What this task involves ▸
Retype the lines below exactly, from the one that contains "(544, 413) = (457, 489): purple" through the last, and leave every picture out.
Data supplied Start Marker
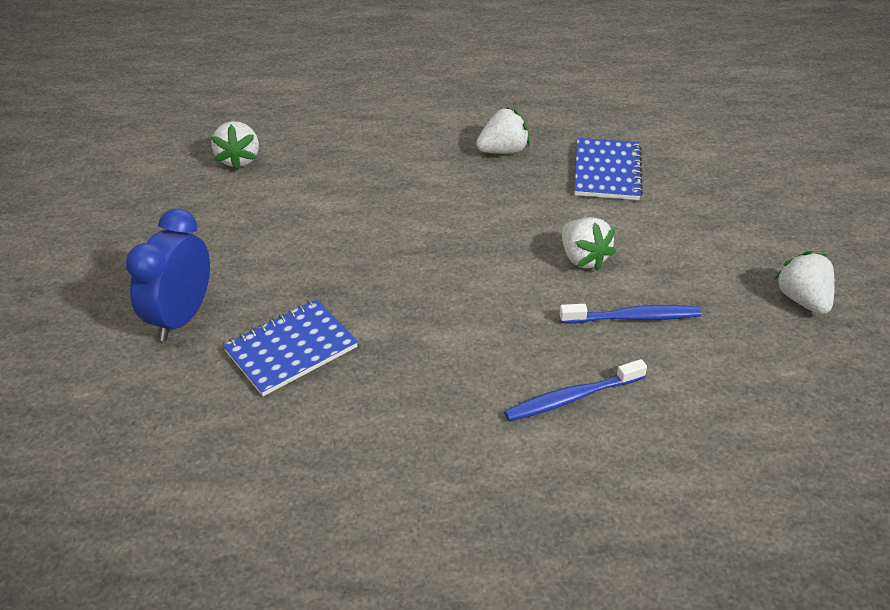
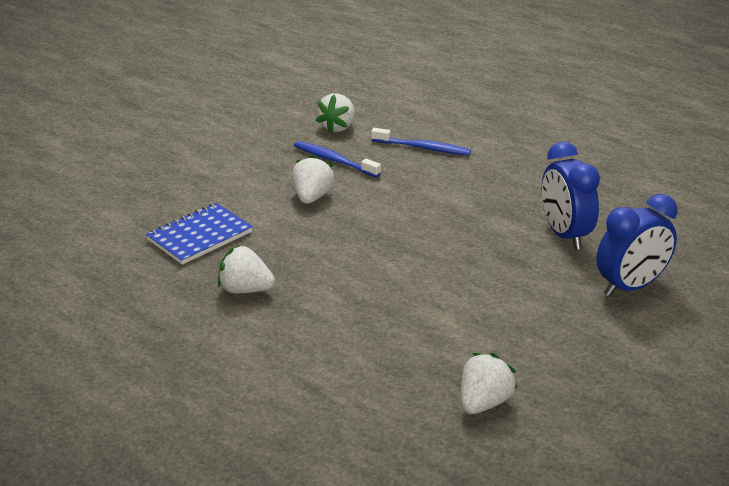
camera: 140 degrees left, 10 degrees down
(291, 349) = (564, 235): blue notebook -> blue clock
(802, 300) = (230, 128): white strawberry -> white strawberry (337, 127)

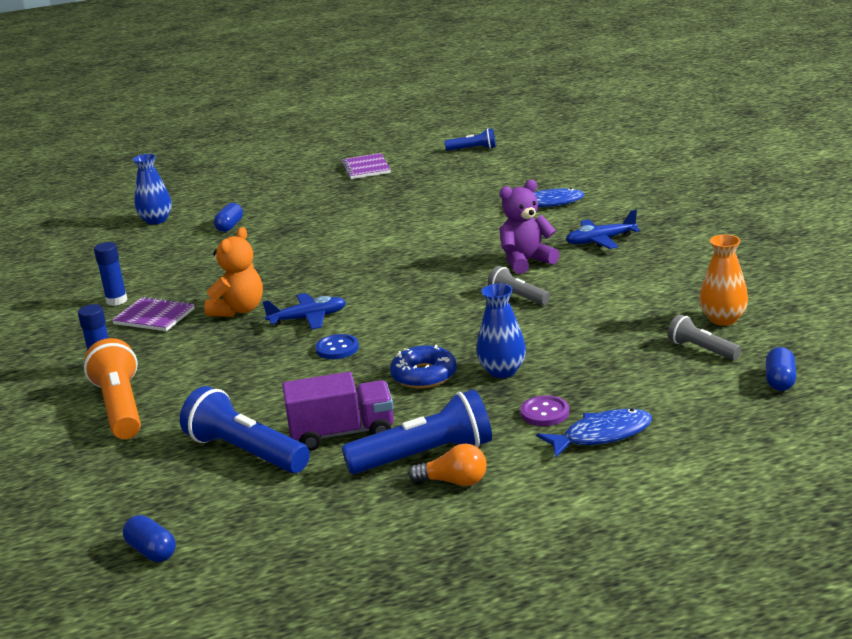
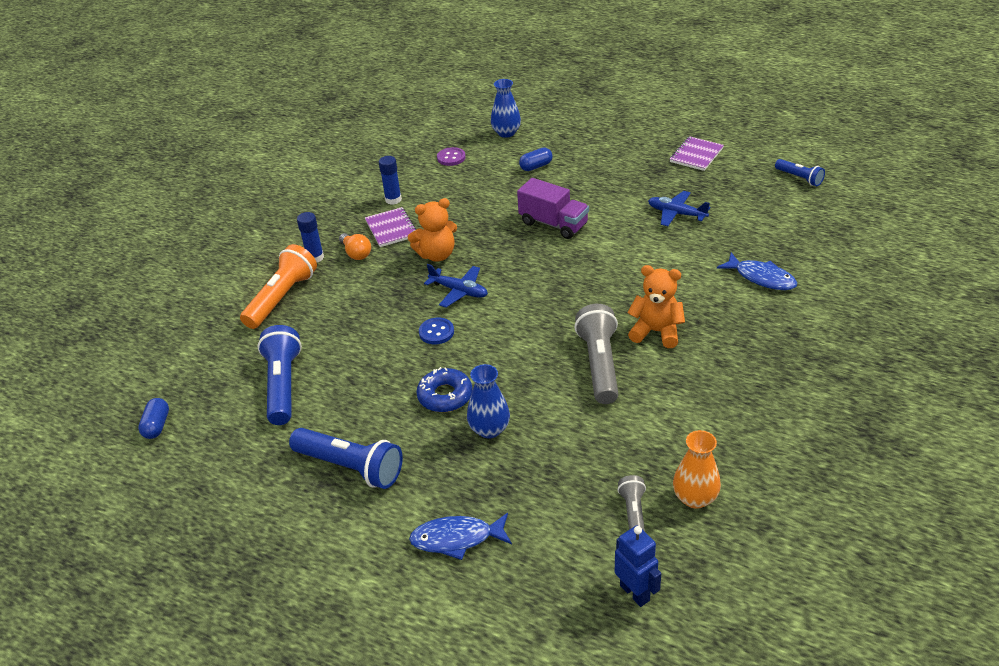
camera: 45 degrees right, 15 degrees up
(342, 433) = (341, 411): purple truck -> purple truck (553, 224)
(454, 482) = (334, 502): orange light bulb -> orange light bulb (356, 253)
(518, 297) = (599, 365): grey flashlight -> grey flashlight, size x1.77
(526, 261) = (656, 332): purple teddy bear -> orange teddy bear
(544, 413) = (457, 489): purple button -> purple button (451, 158)
(600, 241) = (738, 346): blue plane -> blue plane (676, 214)
(601, 435) = (457, 539): blue fish -> blue fish turned 150 degrees clockwise
(780, 381) = (635, 593): blue capsule -> blue robot

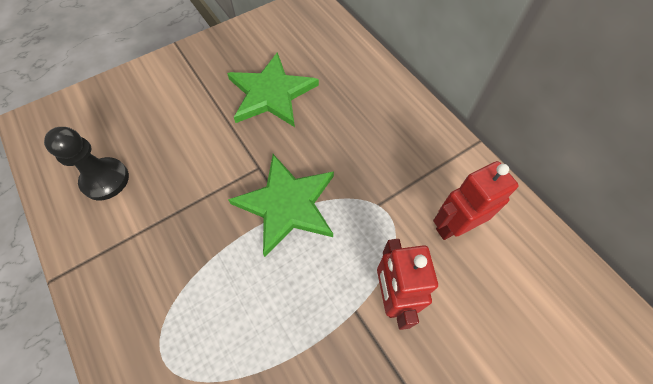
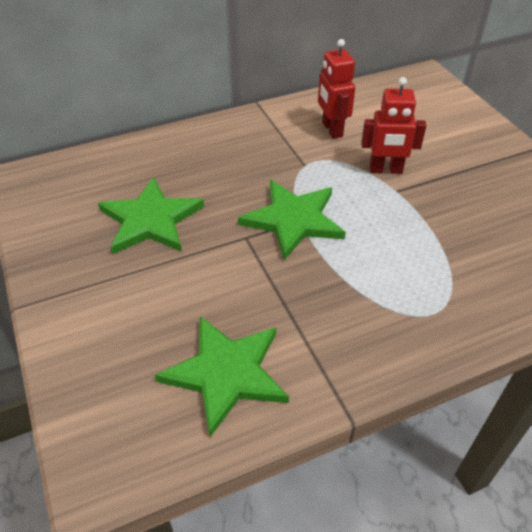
camera: 80 degrees left, 15 degrees down
(105, 180) = (226, 373): black pawn -> green star

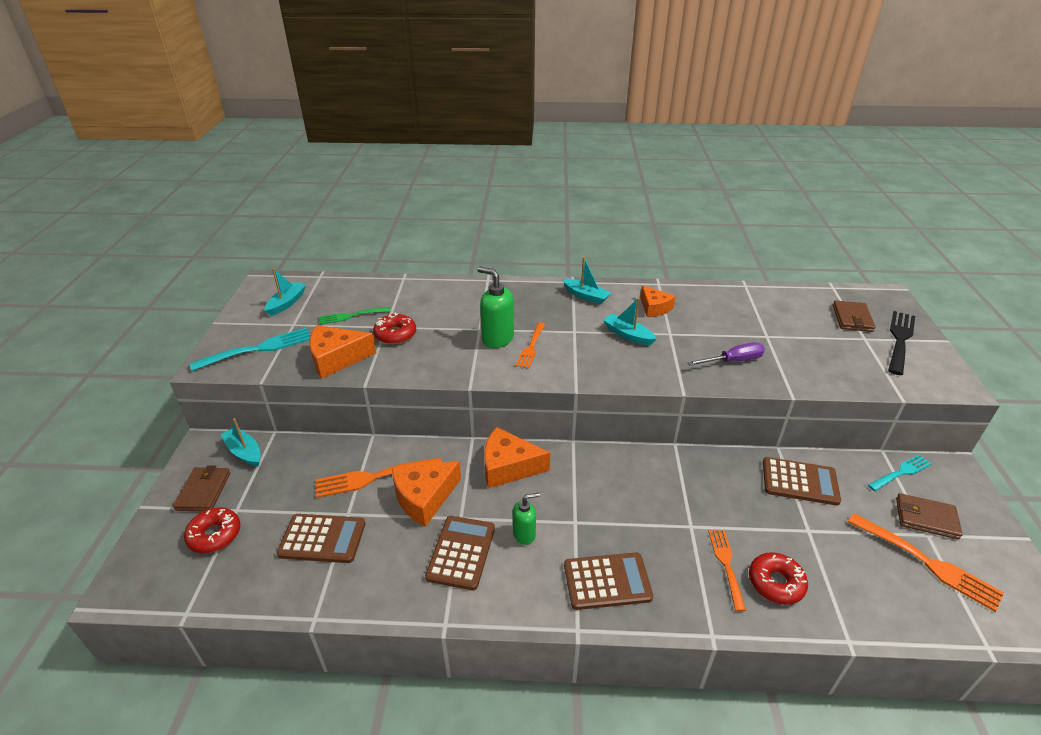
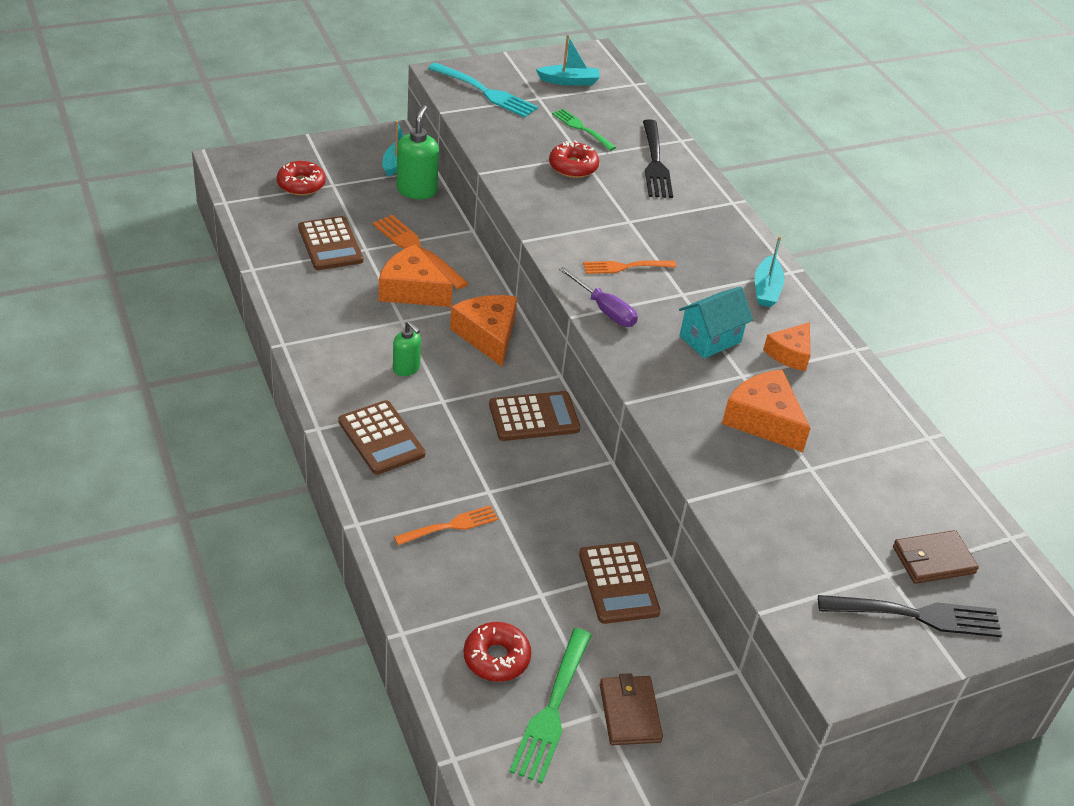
camera: 60 degrees right, 5 degrees up
(203, 491) = (341, 159): brown wallet -> none
(337, 358) = (506, 143): orange cheese -> orange cheese (763, 420)
(420, 296) = (655, 163): none -> black fork
(461, 552) = (362, 332): brown calculator -> brown calculator (534, 417)
(497, 339) = (621, 238): green soap dispenser -> green soap dispenser (416, 190)
(628, 335) = (710, 339): turquoise boat -> turquoise house
(733, 361) = (726, 439): purple screwdriver -> purple screwdriver (604, 310)
(775, 583) = (447, 569): red donut -> red donut (496, 658)
(901, 472) = (703, 690): turquoise fork -> none
(927, 563) = (552, 709): orange fork -> green fork

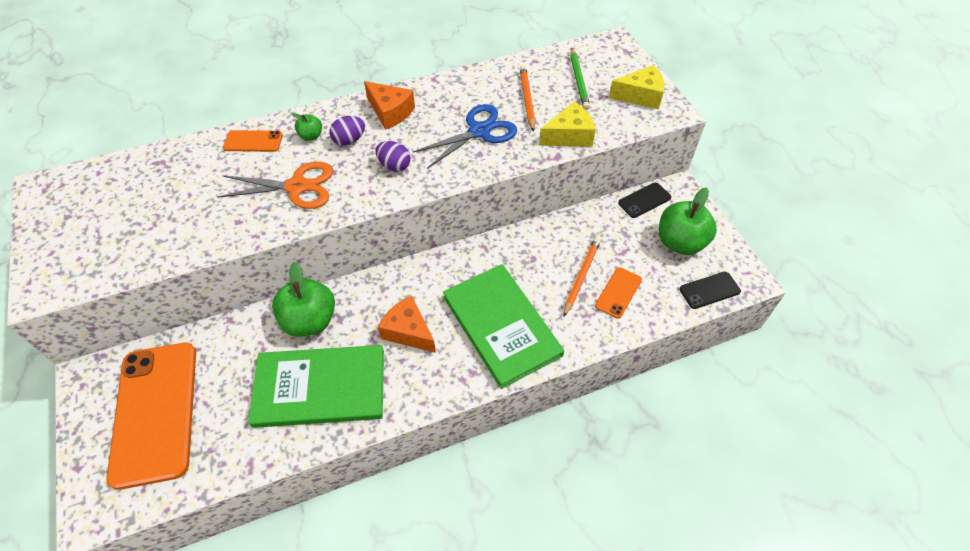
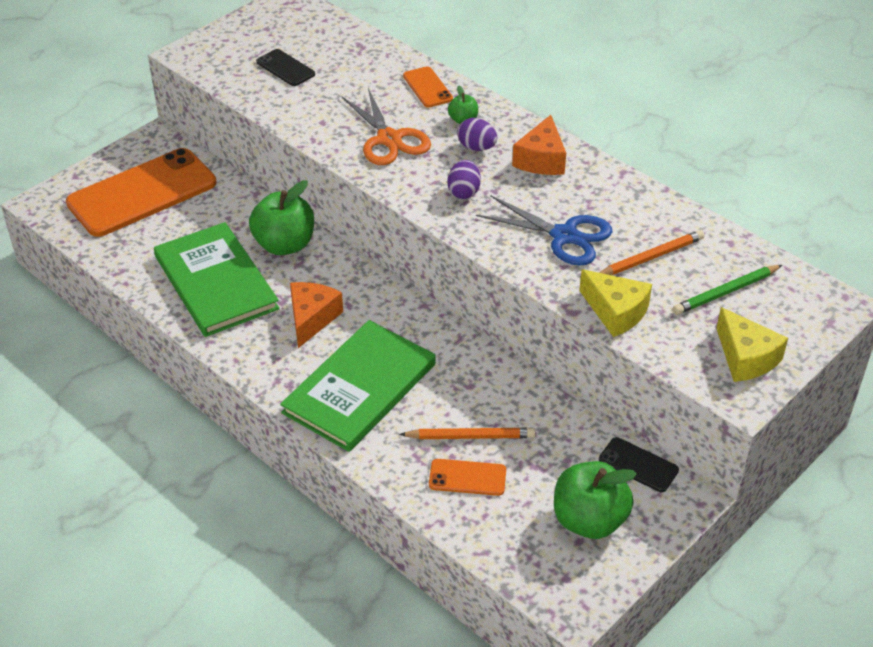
camera: 65 degrees right, 10 degrees down
(709, 290) = (527, 569): black phone -> black phone (285, 68)

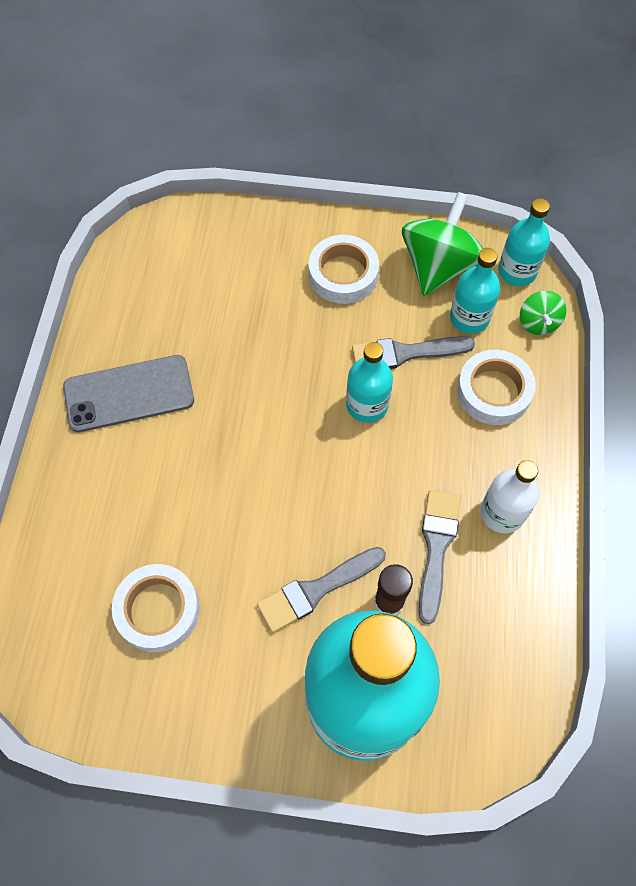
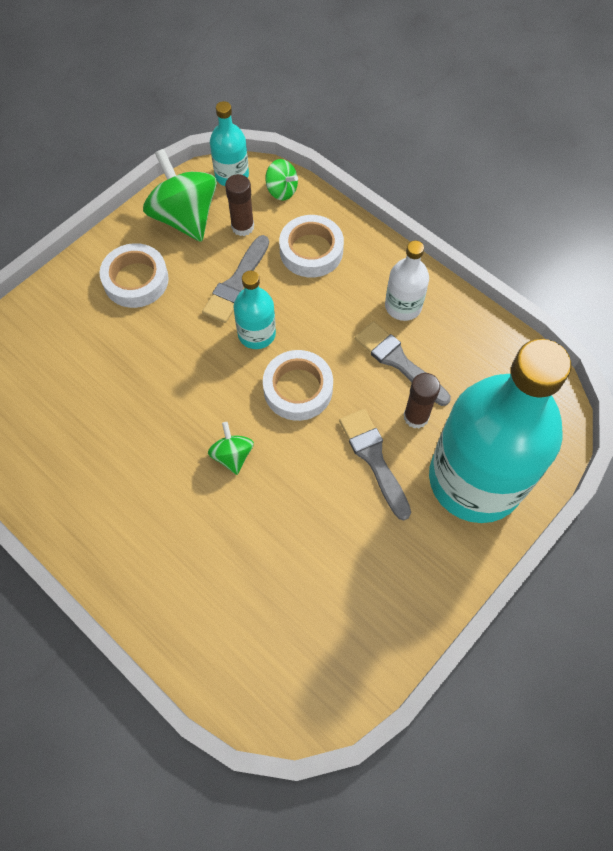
camera: 55 degrees left, 0 degrees up
(129, 394) = (106, 494): grey phone -> none
(158, 610) = (310, 581): white tape -> white tape (298, 389)
(232, 466) = (232, 455): none -> green spinning top
(316, 590) = (374, 458): grey brush -> grey brush turned 150 degrees clockwise
(469, 317) = (242, 227): turquoise bottle -> brown glue stick

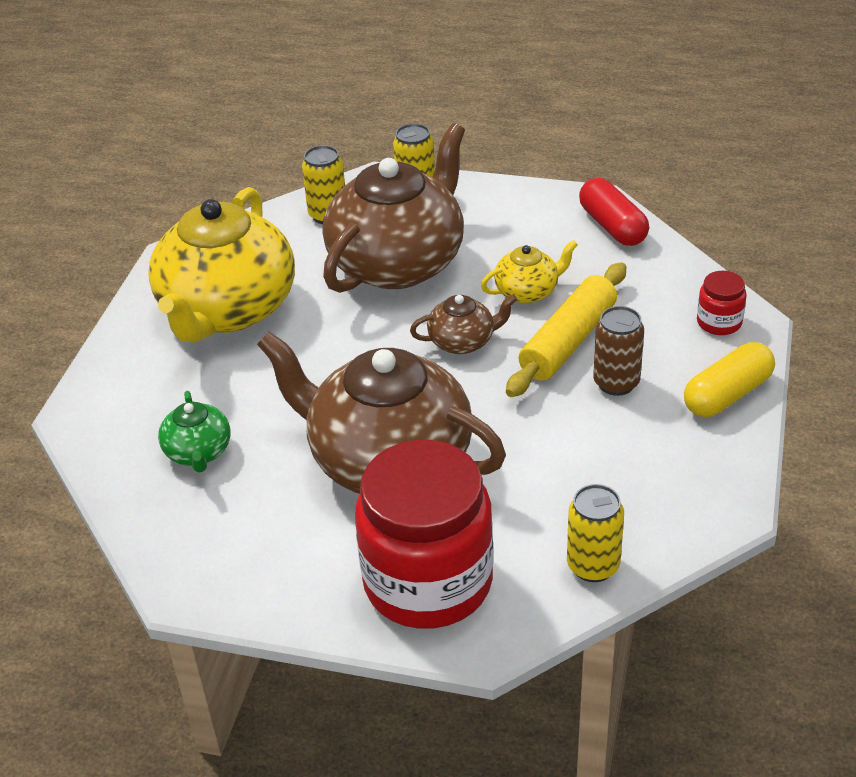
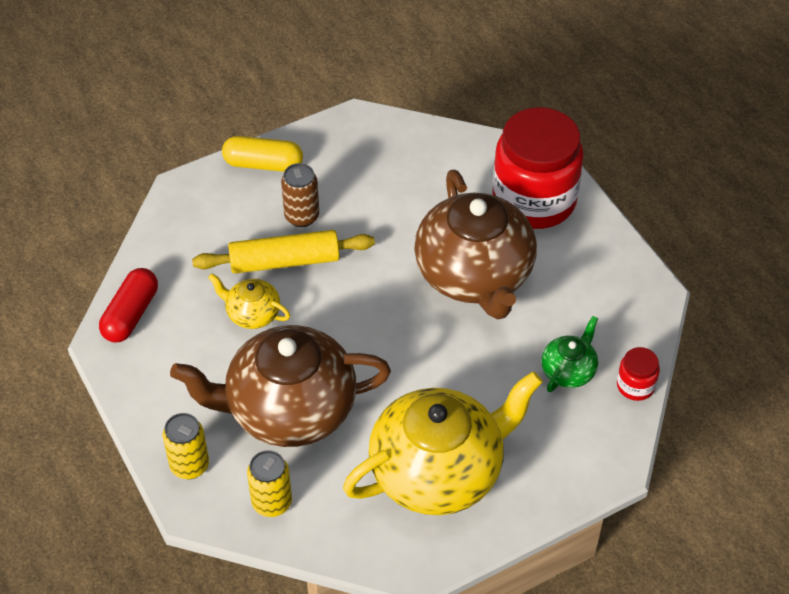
camera: 135 degrees left, 10 degrees up
(463, 342) = (337, 313): brown teapot -> none
(593, 566) = (452, 146): yellow can -> none
(719, 322) = (195, 202): red jar -> red jar (635, 386)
Data supplied End Marker
Answer for this exercise ▸
(544, 413) = (457, 489): purple button -> purple button (451, 158)
(600, 241) = (738, 346): blue plane -> blue plane (676, 214)
(601, 435) = (457, 539): blue fish -> blue fish turned 150 degrees clockwise
(780, 381) = (635, 593): blue capsule -> blue robot

camera: 80 degrees left, 15 degrees down
(105, 180) = (226, 373): black pawn -> green star

camera: 60 degrees right, 5 degrees up
(203, 491) = (341, 159): brown wallet -> none
(337, 358) = (506, 143): orange cheese -> orange cheese (763, 420)
(420, 296) = (655, 163): none -> black fork
(461, 552) = (362, 332): brown calculator -> brown calculator (534, 417)
(497, 339) = (621, 238): green soap dispenser -> green soap dispenser (416, 190)
(628, 335) = (710, 339): turquoise boat -> turquoise house
(733, 361) = (726, 439): purple screwdriver -> purple screwdriver (604, 310)
(775, 583) = (447, 569): red donut -> red donut (496, 658)
(901, 472) = (703, 690): turquoise fork -> none
(927, 563) = (552, 709): orange fork -> green fork

camera: 65 degrees right, 10 degrees down
(709, 290) = (527, 569): black phone -> black phone (285, 68)

camera: 55 degrees left, 0 degrees up
(129, 394) = (106, 494): grey phone -> none
(158, 610) = (310, 581): white tape -> white tape (298, 389)
(232, 466) = (232, 455): none -> green spinning top
(316, 590) = (374, 458): grey brush -> grey brush turned 150 degrees clockwise
(469, 317) = (242, 227): turquoise bottle -> brown glue stick

camera: 135 degrees left, 10 degrees up
(463, 342) = (337, 313): brown teapot -> none
(593, 566) = (452, 146): yellow can -> none
(719, 322) = (195, 202): red jar -> red jar (635, 386)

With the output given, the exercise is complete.